* _PROBLEM TO WORK ON_
Ignoring the pictures, copy the data exactly.

* _DATASET EXTRACT_
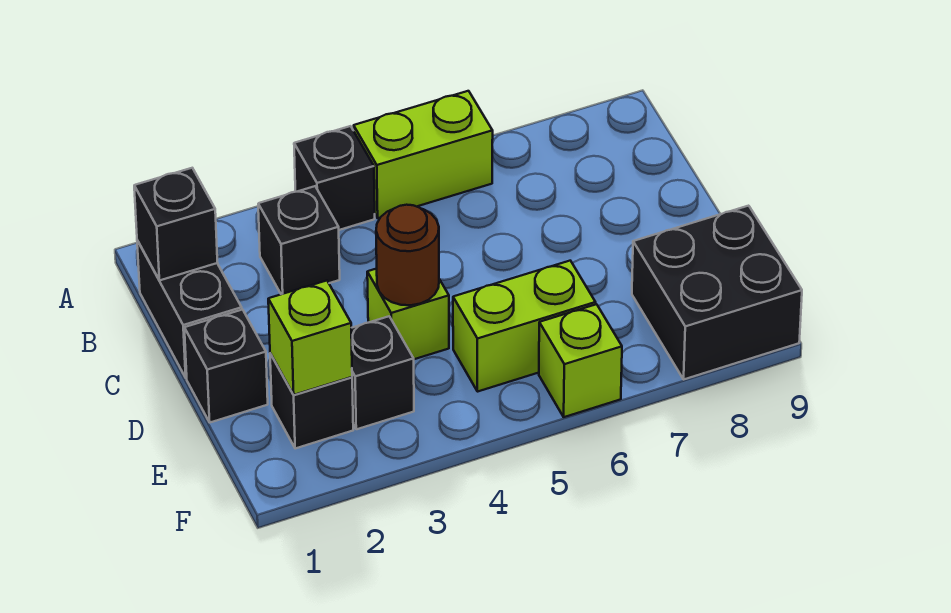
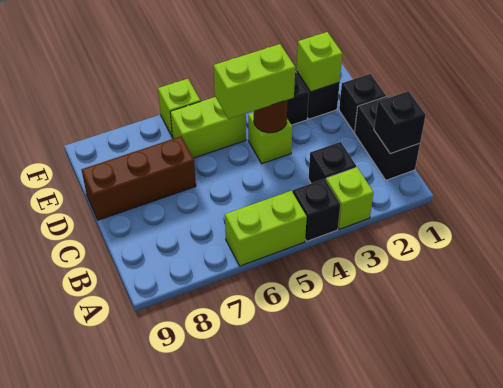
none -> lime brick A3 level 1
none -> lime brick D4:D5 level 3
none -> brown brick D7:D9 level 1
black brick E8:F9 level 1 -> none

* _EXERCISE SOLUTION_
none -> lime brick A3 level 1
none -> lime brick D4:D5 level 3
none -> brown brick D7:D9 level 1
black brick E8:F9 level 1 -> none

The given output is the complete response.